→ **Problem statement**:
Output the complete listing exactly, please, and keep the pictures out of it.
Data listing Start Marker
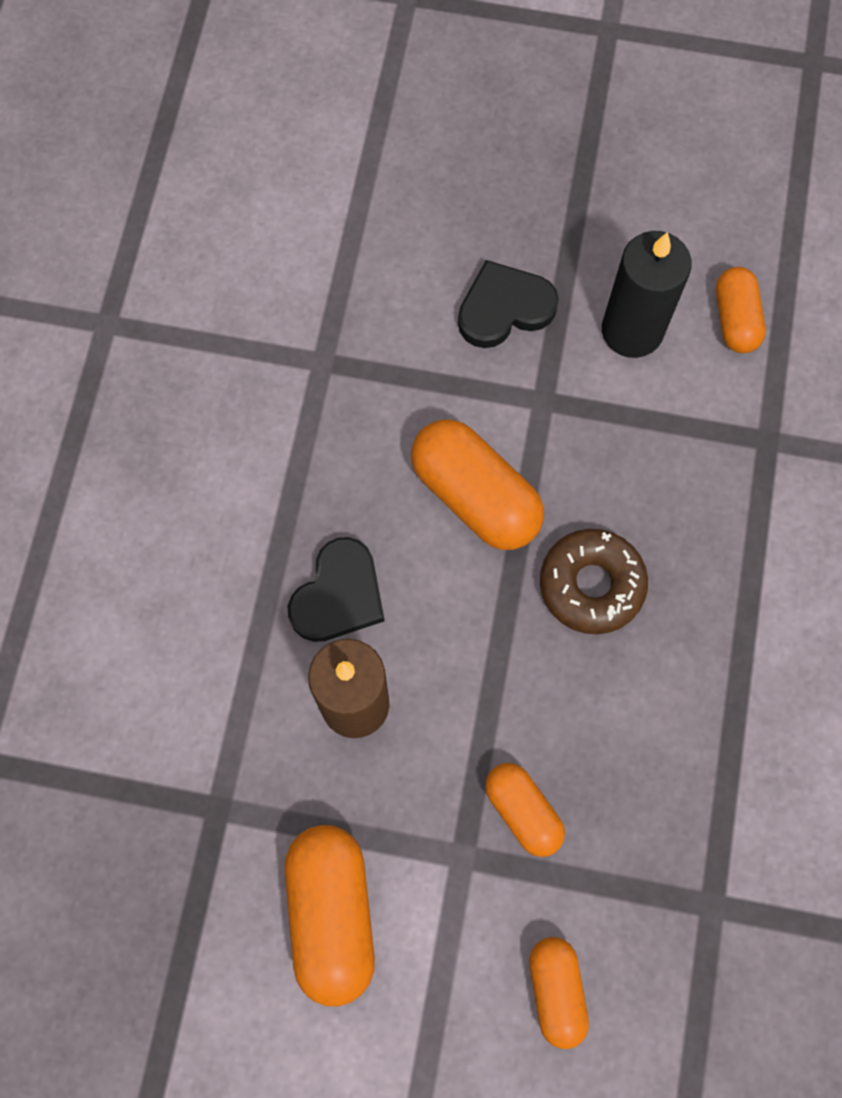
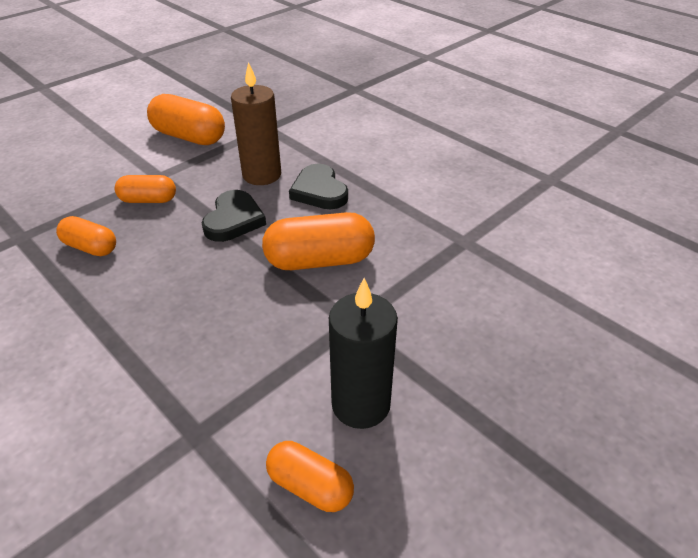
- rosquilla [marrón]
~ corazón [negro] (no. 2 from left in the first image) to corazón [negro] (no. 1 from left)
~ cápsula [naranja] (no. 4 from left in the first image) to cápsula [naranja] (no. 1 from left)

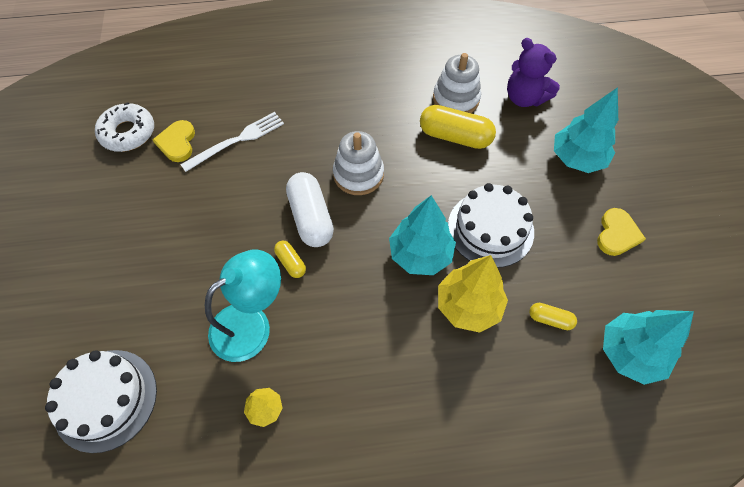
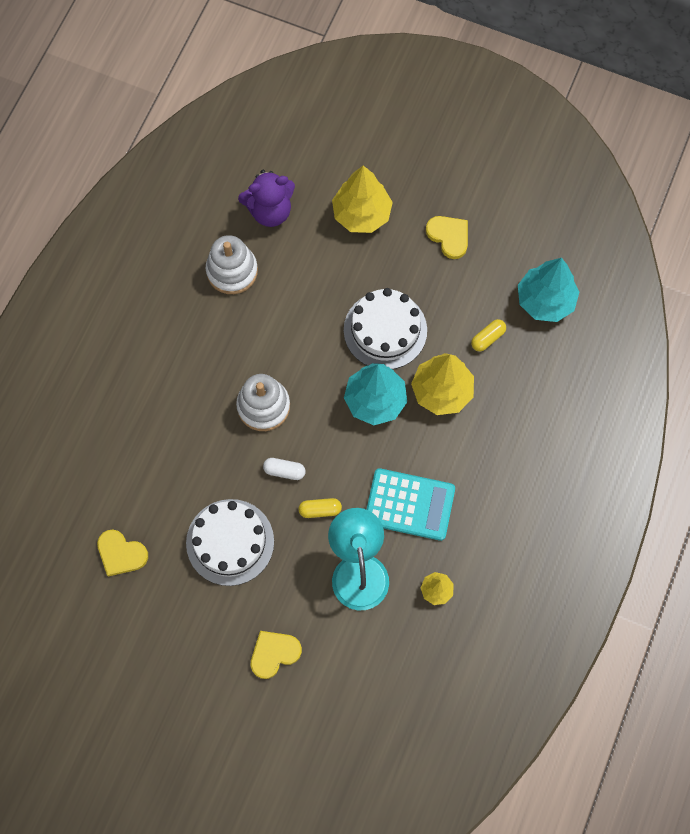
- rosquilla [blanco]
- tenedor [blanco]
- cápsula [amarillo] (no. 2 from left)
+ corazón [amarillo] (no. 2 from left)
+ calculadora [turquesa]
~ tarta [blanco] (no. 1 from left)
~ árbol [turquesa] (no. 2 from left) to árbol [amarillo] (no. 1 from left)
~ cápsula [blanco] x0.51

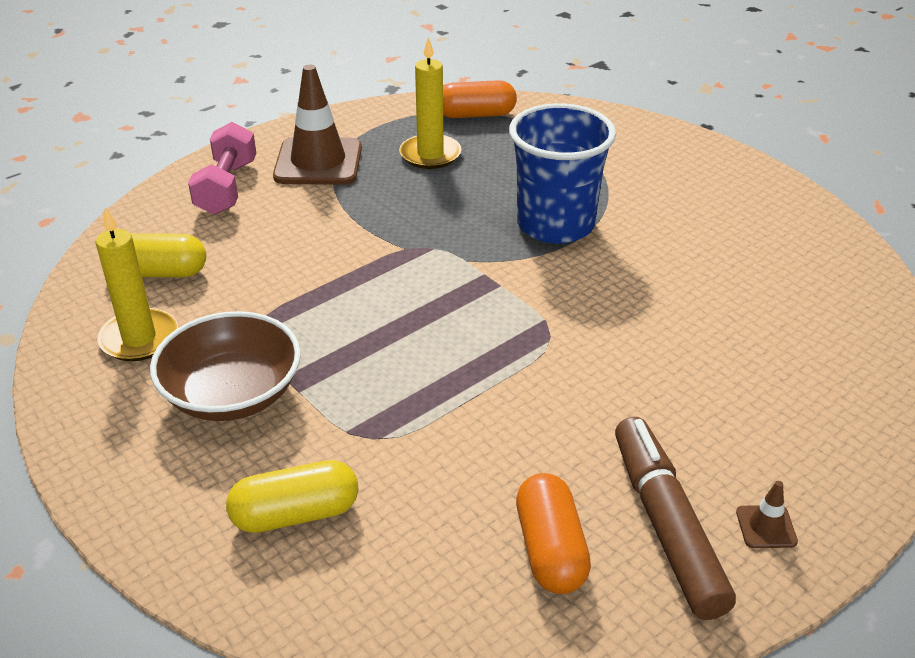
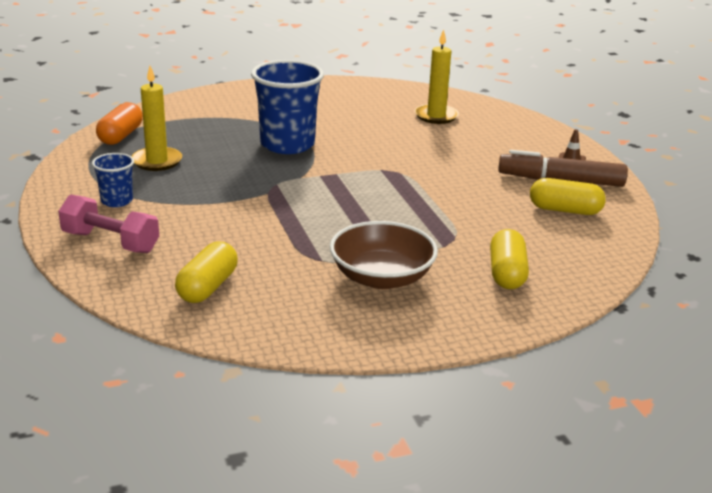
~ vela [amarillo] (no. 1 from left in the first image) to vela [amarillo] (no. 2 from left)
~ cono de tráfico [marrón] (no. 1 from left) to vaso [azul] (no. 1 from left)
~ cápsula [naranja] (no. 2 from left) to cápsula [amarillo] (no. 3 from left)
Data listing End Marker
→ **Response to this exercise**:
- rosquilla [marrón]
~ corazón [negro] (no. 2 from left in the first image) to corazón [negro] (no. 1 from left)
~ cápsula [naranja] (no. 4 from left in the first image) to cápsula [naranja] (no. 1 from left)

- rosquilla [blanco]
- tenedor [blanco]
- cápsula [amarillo] (no. 2 from left)
+ corazón [amarillo] (no. 2 from left)
+ calculadora [turquesa]
~ tarta [blanco] (no. 1 from left)
~ árbol [turquesa] (no. 2 from left) to árbol [amarillo] (no. 1 from left)
~ cápsula [blanco] x0.51

~ vela [amarillo] (no. 1 from left in the first image) to vela [amarillo] (no. 2 from left)
~ cono de tráfico [marrón] (no. 1 from left) to vaso [azul] (no. 1 from left)
~ cápsula [naranja] (no. 2 from left) to cápsula [amarillo] (no. 3 from left)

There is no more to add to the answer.